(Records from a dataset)
######

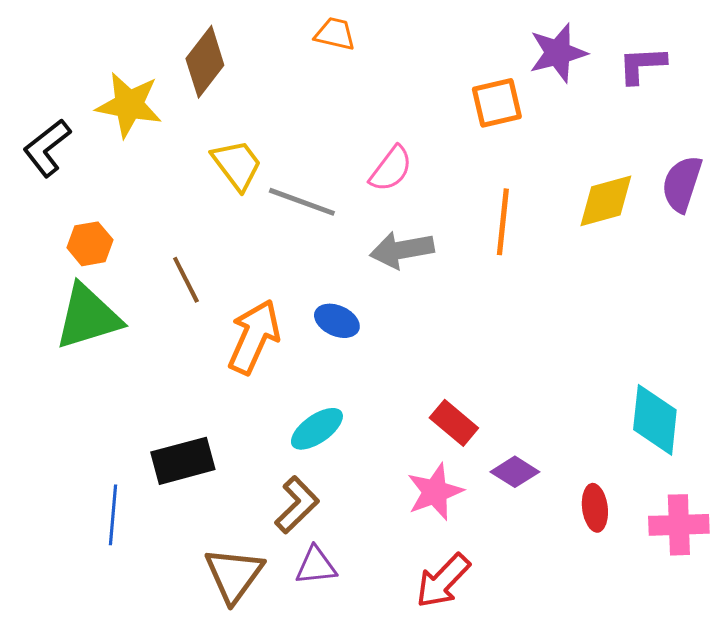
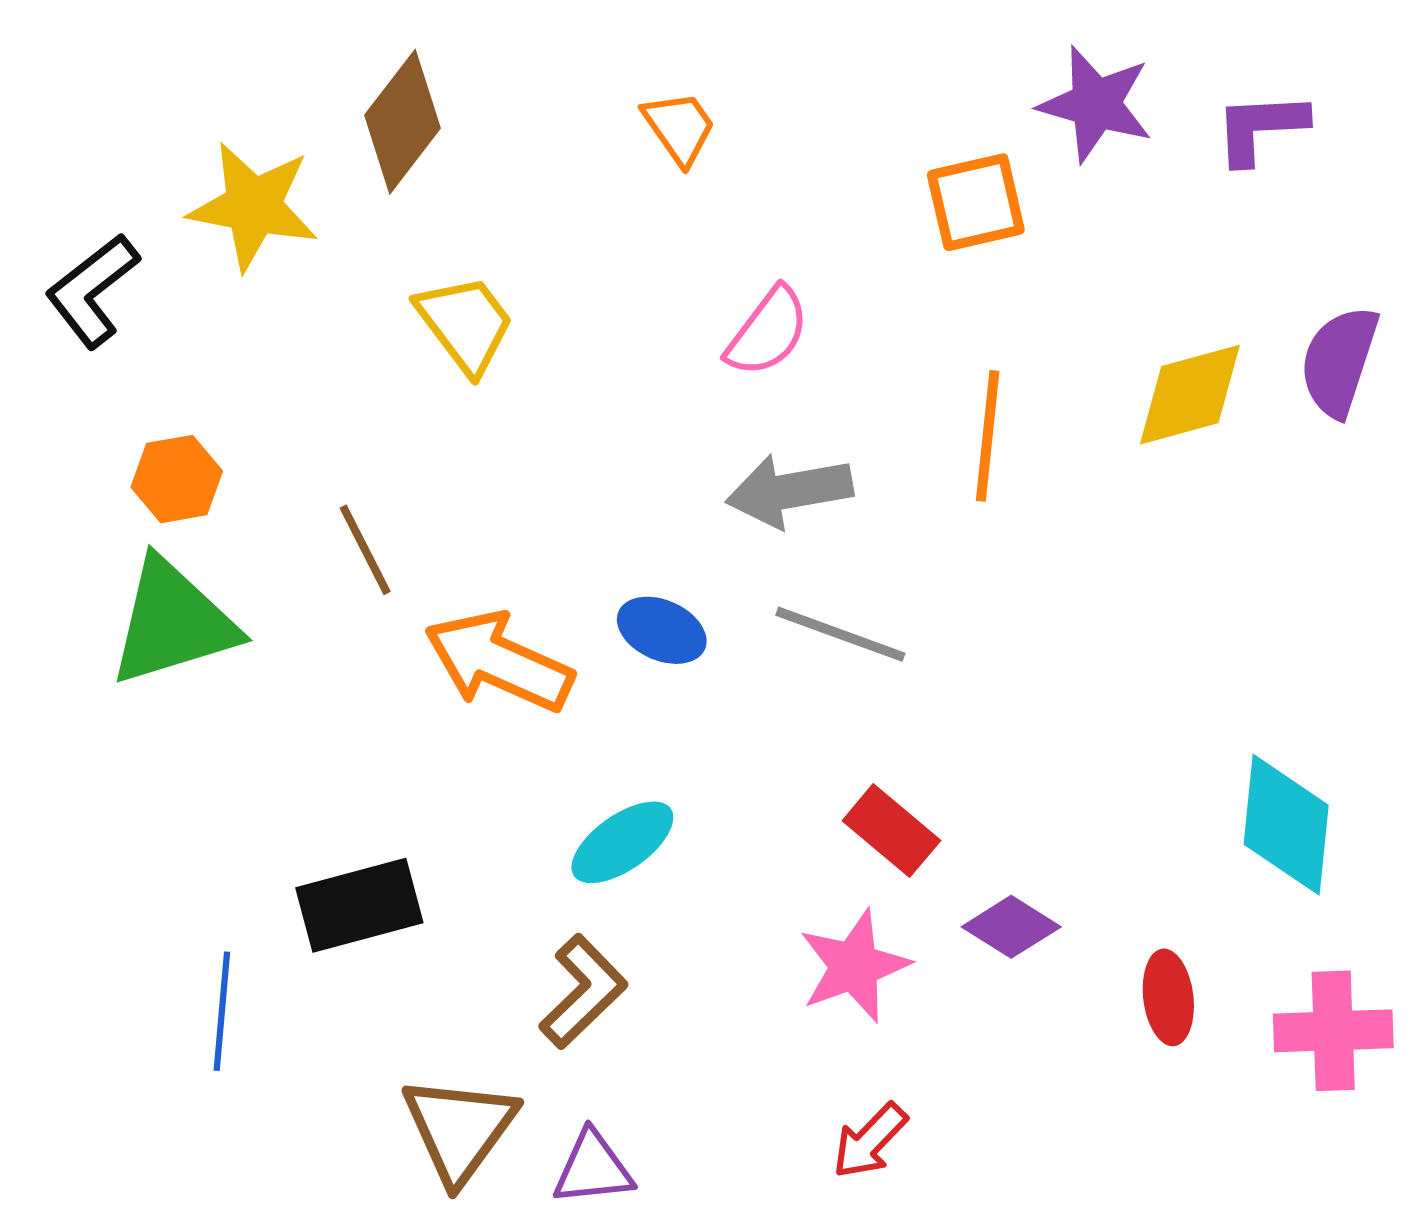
orange trapezoid: (335, 34) -> (679, 128), moved, turned 42
purple star: (558, 53) -> (1096, 104), turned 30
gray line: (302, 202) -> (840, 634), moved
orange arrow: (254, 337) -> (499, 662), turned -90
purple triangle: (316, 566) -> (593, 1168), moved
red arrow: (443, 581) -> (870, 1141), size x0.7

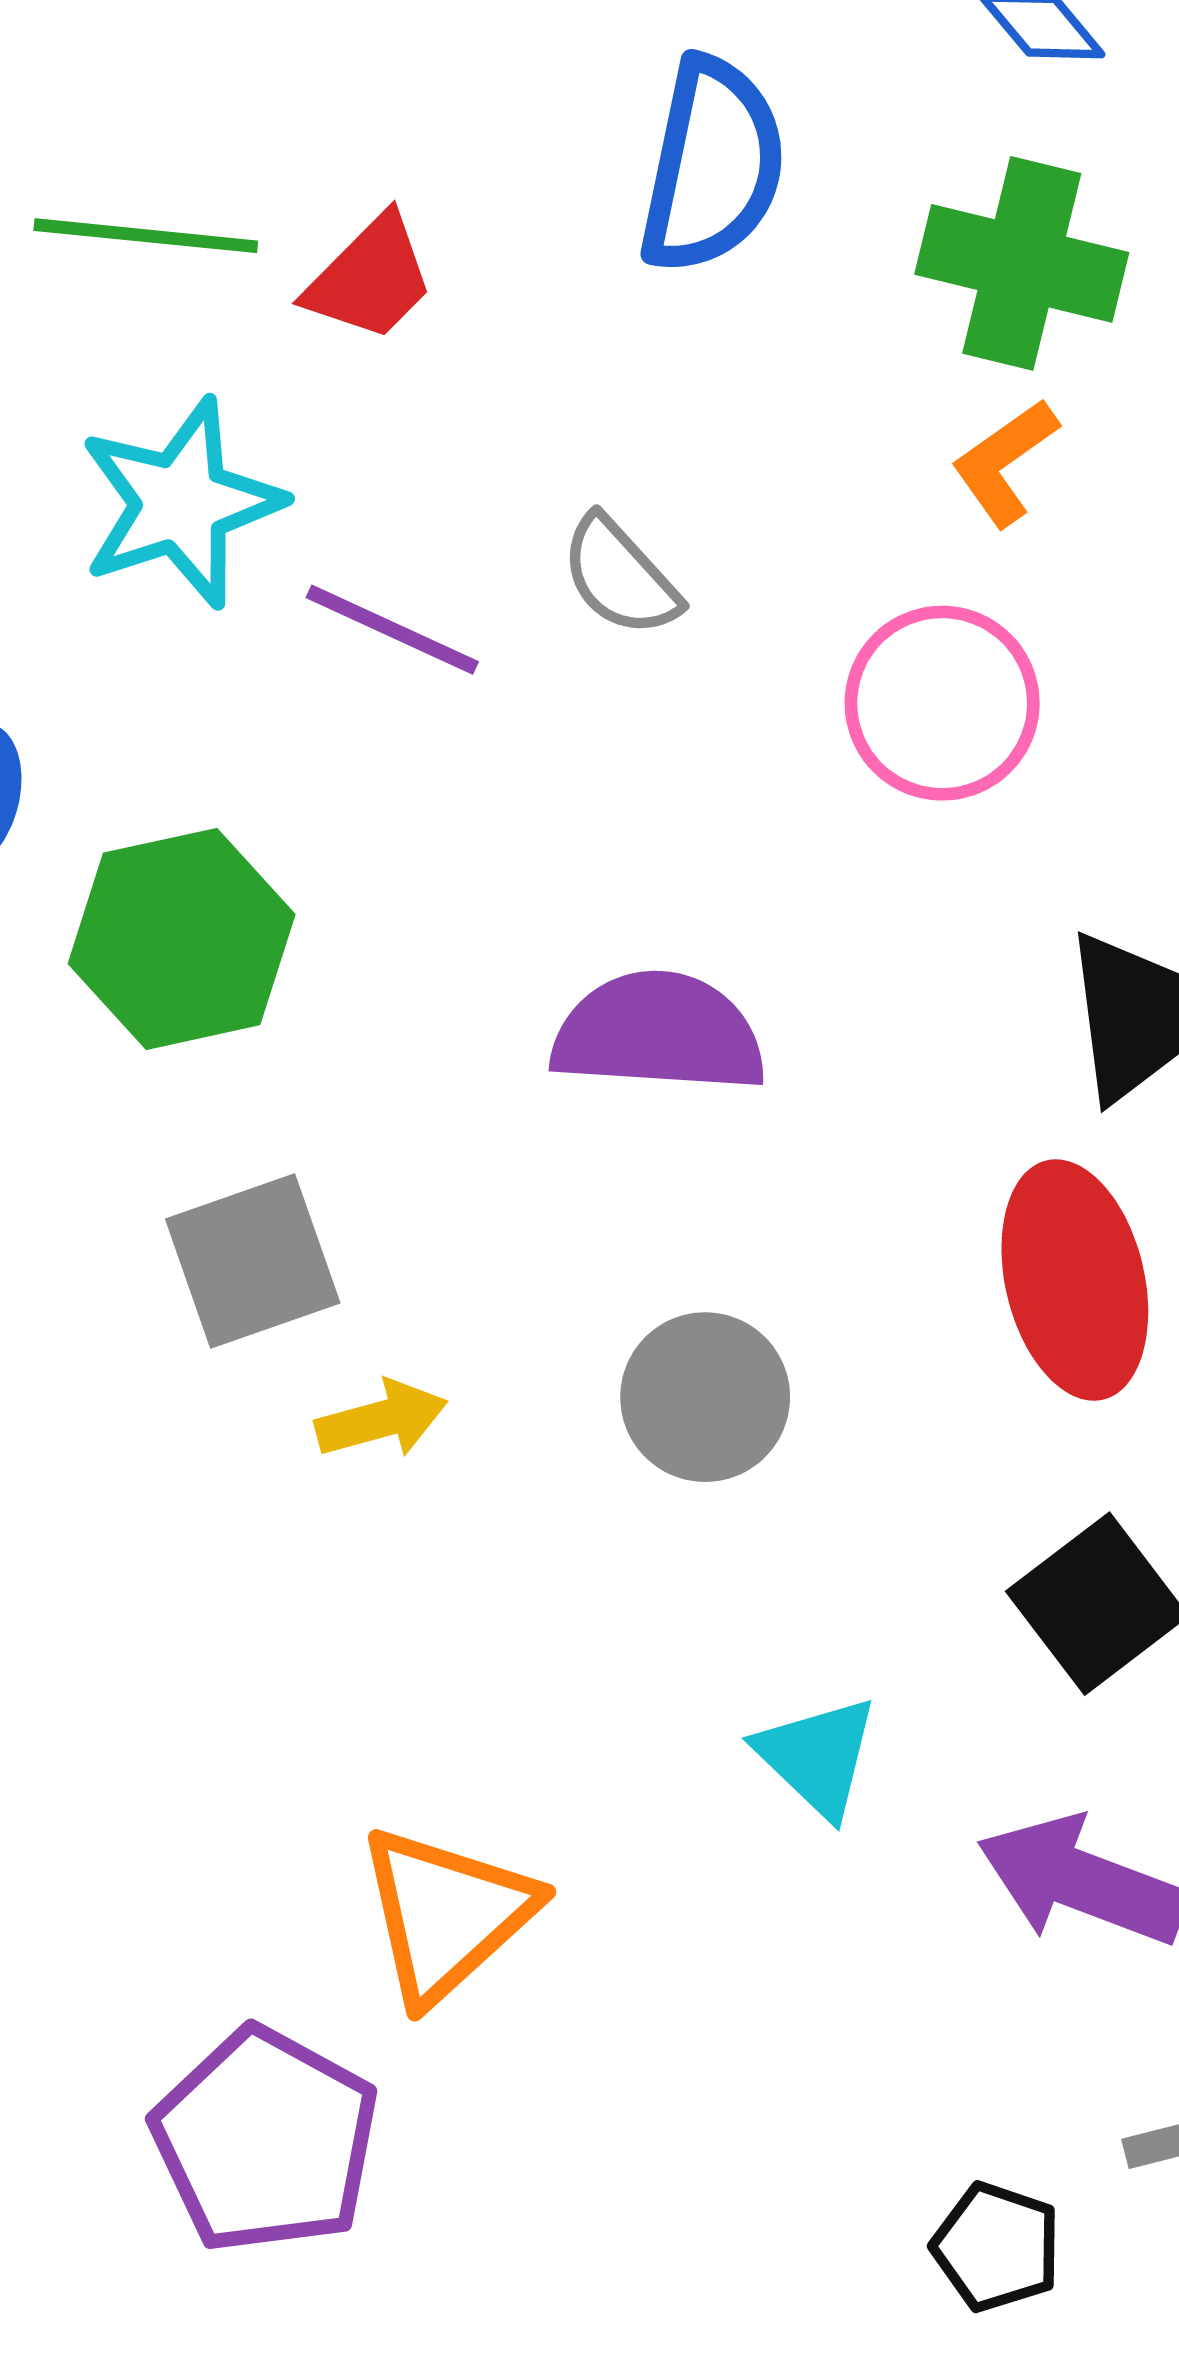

######

→ Work task:
Transcribe every record above in full. Pictures stay out of the copy.

→ Task result:
orange trapezoid: (335, 34) -> (679, 128), moved, turned 42
purple star: (558, 53) -> (1096, 104), turned 30
gray line: (302, 202) -> (840, 634), moved
orange arrow: (254, 337) -> (499, 662), turned -90
purple triangle: (316, 566) -> (593, 1168), moved
red arrow: (443, 581) -> (870, 1141), size x0.7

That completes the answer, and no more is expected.